• [Input records]:
-*-

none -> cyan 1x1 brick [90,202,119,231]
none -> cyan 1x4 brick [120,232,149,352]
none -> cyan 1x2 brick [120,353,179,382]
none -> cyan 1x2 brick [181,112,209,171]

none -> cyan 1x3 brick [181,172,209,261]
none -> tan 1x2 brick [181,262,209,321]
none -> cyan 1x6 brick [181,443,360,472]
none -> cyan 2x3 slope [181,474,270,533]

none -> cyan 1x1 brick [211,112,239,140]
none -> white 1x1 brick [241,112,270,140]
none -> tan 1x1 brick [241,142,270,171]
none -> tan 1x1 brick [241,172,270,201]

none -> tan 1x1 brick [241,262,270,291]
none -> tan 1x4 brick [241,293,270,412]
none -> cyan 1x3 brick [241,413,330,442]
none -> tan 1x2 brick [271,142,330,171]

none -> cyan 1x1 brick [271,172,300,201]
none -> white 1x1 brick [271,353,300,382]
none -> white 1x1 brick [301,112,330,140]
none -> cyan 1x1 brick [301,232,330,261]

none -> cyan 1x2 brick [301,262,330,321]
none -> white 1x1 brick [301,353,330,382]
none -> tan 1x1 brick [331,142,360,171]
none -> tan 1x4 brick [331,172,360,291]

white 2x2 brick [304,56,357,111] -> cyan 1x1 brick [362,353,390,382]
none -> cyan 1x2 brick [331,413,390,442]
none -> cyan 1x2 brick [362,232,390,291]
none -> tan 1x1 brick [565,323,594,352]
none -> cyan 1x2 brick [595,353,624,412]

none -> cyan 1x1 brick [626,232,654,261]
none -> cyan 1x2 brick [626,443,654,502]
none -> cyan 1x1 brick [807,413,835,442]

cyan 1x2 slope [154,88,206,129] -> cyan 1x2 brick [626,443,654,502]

-*-

• [Work instruction]: What are the lines from the one with "none -> cyan 1x1 brick [626,232,654,261]" through the end of the records above? Set them down exactly, both ends included, and nothing else.

• [Response below]:
none -> cyan 1x1 brick [626,232,654,261]
none -> cyan 1x2 brick [626,443,654,502]
none -> cyan 1x1 brick [807,413,835,442]

cyan 1x2 slope [154,88,206,129] -> cyan 1x2 brick [626,443,654,502]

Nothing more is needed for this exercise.